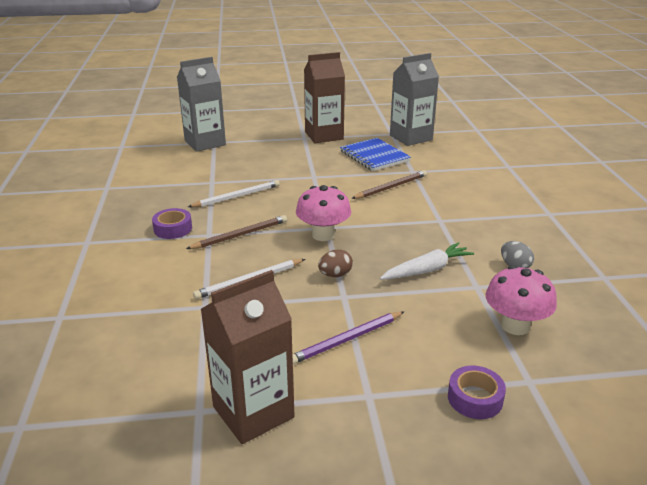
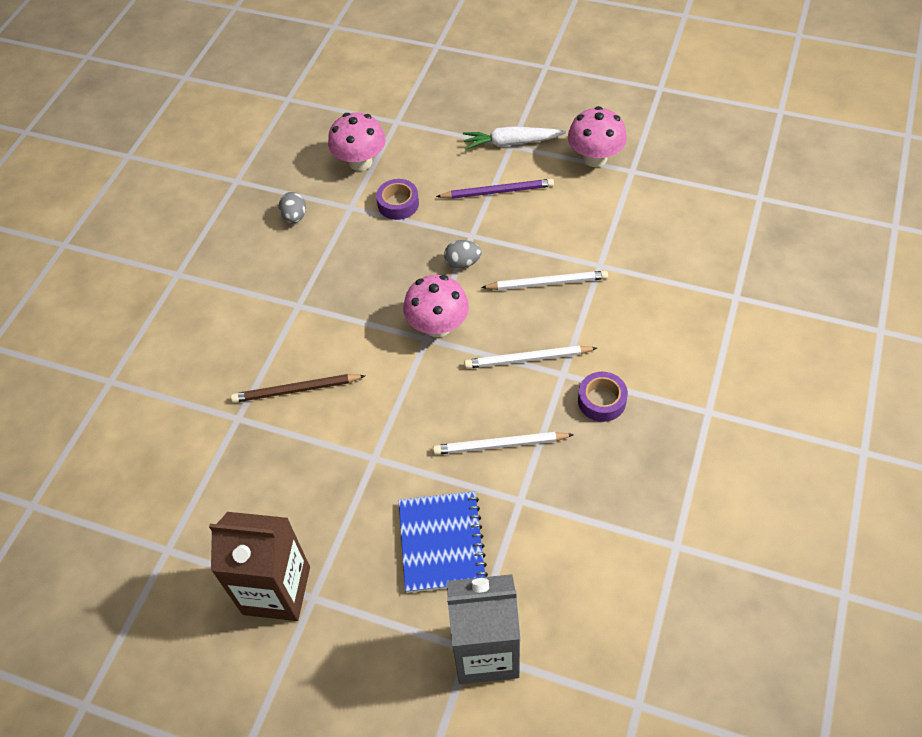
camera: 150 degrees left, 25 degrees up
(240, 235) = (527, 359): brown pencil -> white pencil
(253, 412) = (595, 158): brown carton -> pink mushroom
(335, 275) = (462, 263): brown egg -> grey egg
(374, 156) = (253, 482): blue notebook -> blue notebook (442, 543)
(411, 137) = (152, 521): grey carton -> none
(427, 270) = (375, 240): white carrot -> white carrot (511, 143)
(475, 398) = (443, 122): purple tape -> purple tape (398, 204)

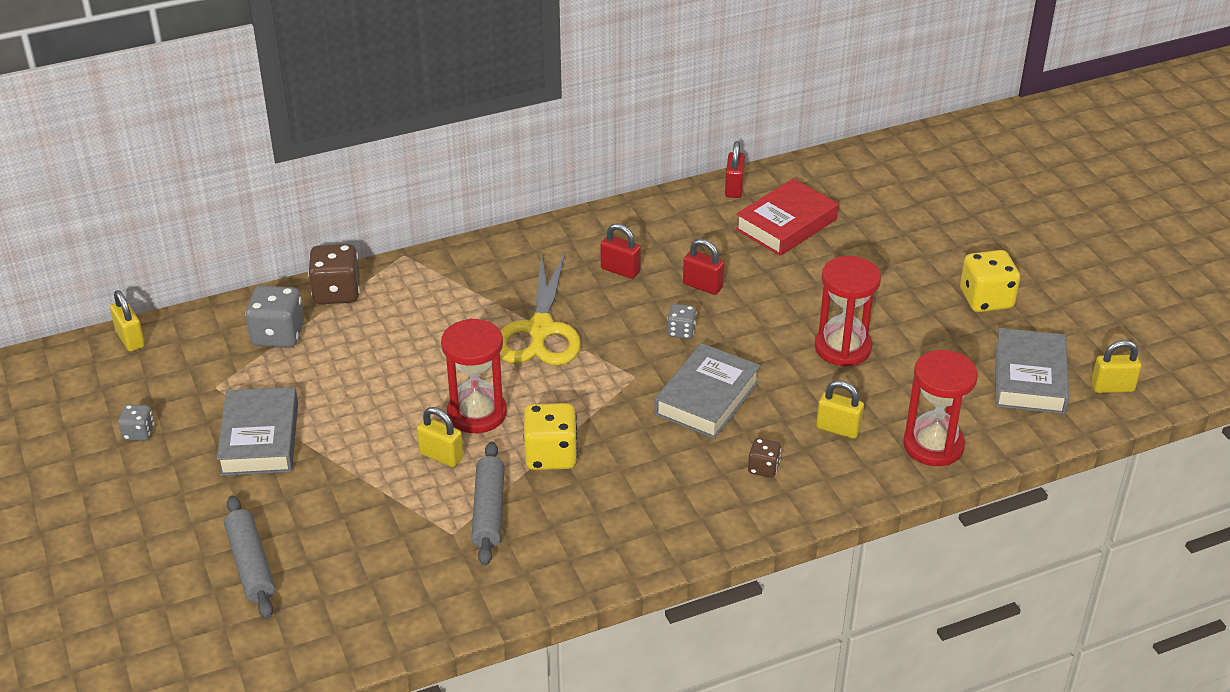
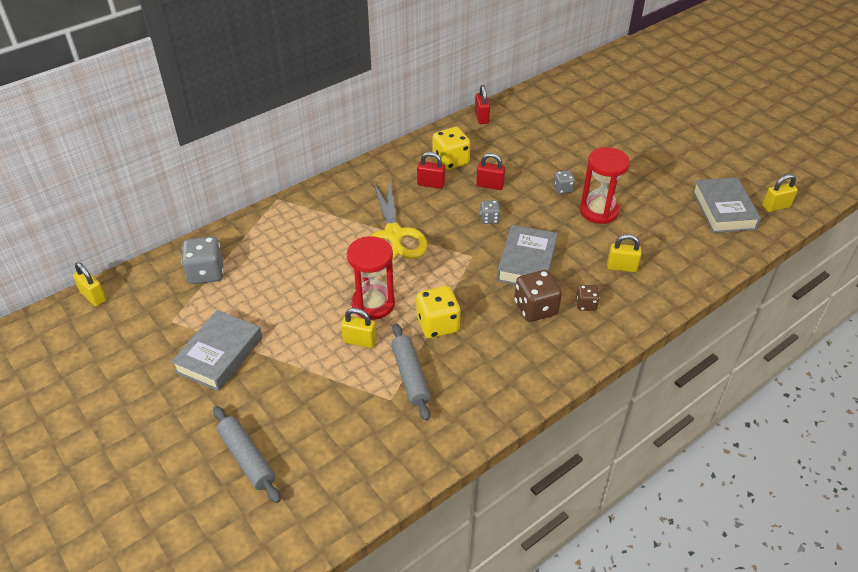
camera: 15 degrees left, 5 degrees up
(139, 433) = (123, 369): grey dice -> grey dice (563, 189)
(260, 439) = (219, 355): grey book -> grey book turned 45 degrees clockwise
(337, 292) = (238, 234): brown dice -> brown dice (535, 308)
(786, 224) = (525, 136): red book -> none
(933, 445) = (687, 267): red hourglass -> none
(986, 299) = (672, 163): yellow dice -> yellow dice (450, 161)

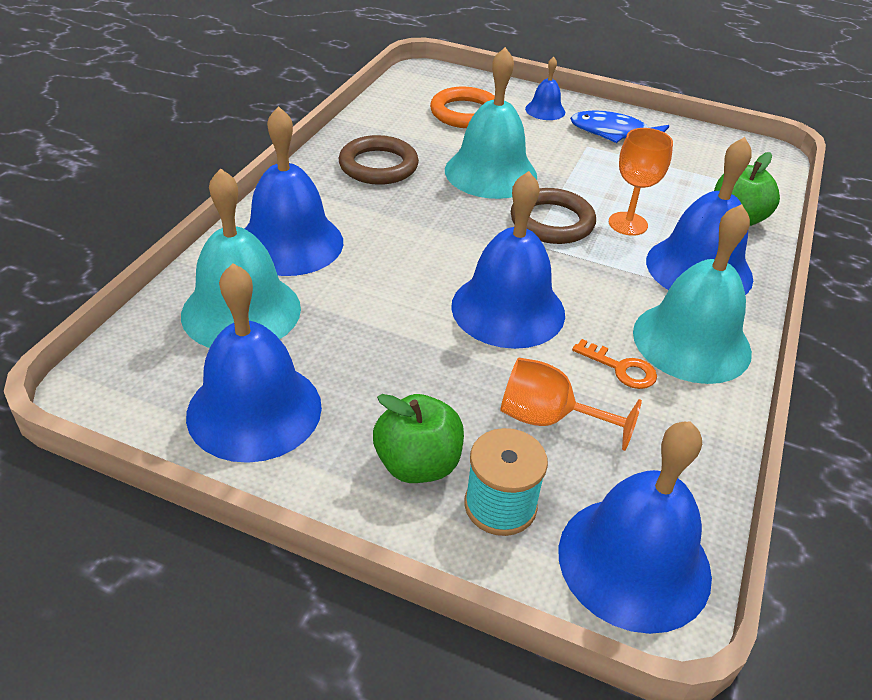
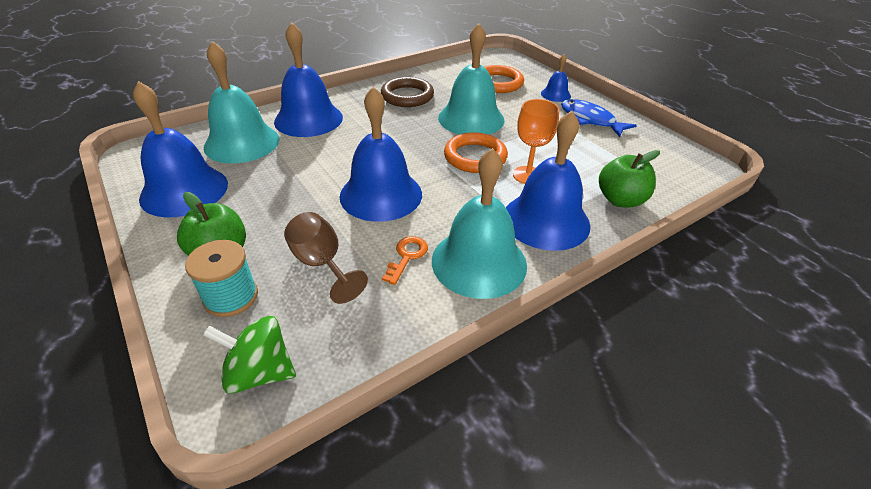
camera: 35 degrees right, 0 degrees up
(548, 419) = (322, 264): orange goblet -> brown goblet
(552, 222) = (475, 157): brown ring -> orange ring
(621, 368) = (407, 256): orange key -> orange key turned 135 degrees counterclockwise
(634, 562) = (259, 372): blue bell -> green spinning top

=====

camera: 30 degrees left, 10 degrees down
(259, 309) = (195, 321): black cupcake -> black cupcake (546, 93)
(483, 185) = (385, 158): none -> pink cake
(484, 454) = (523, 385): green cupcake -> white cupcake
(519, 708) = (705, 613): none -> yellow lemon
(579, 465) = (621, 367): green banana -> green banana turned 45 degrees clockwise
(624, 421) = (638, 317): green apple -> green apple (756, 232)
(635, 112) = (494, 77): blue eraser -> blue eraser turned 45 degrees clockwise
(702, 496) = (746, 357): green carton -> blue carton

=====

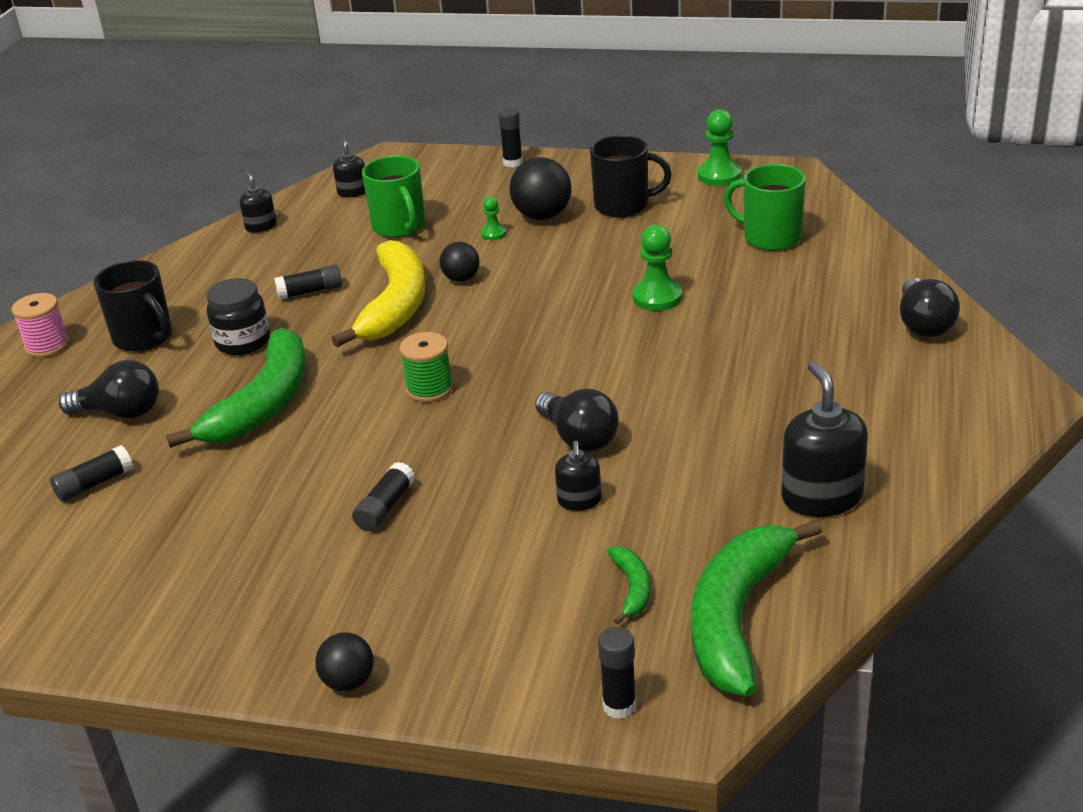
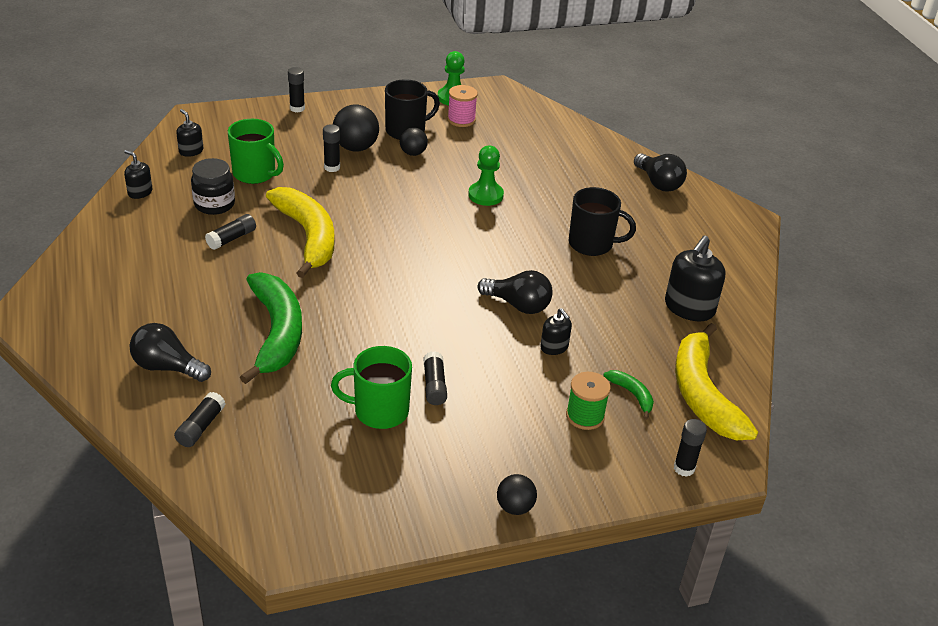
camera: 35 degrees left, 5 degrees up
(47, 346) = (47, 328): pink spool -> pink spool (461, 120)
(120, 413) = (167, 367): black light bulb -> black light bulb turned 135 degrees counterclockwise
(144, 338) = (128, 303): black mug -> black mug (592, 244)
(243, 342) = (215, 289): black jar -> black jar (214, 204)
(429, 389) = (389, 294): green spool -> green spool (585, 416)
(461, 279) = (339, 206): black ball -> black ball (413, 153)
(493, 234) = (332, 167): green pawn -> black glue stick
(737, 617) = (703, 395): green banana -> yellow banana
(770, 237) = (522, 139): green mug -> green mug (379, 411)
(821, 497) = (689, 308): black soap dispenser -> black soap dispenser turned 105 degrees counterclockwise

=====

With the pictures omitted, print the lines above exactly, beginning at the line with "(139, 433) = (123, 369): grey" and going on through the line with "(634, 562) = (259, 372): blue".

◆ **Output for this exercise**
(139, 433) = (123, 369): grey dice -> grey dice (563, 189)
(260, 439) = (219, 355): grey book -> grey book turned 45 degrees clockwise
(337, 292) = (238, 234): brown dice -> brown dice (535, 308)
(786, 224) = (525, 136): red book -> none
(933, 445) = (687, 267): red hourglass -> none
(986, 299) = (672, 163): yellow dice -> yellow dice (450, 161)

camera: 35 degrees right, 0 degrees up
(548, 419) = (322, 264): orange goblet -> brown goblet
(552, 222) = (475, 157): brown ring -> orange ring
(621, 368) = (407, 256): orange key -> orange key turned 135 degrees counterclockwise
(634, 562) = (259, 372): blue bell -> green spinning top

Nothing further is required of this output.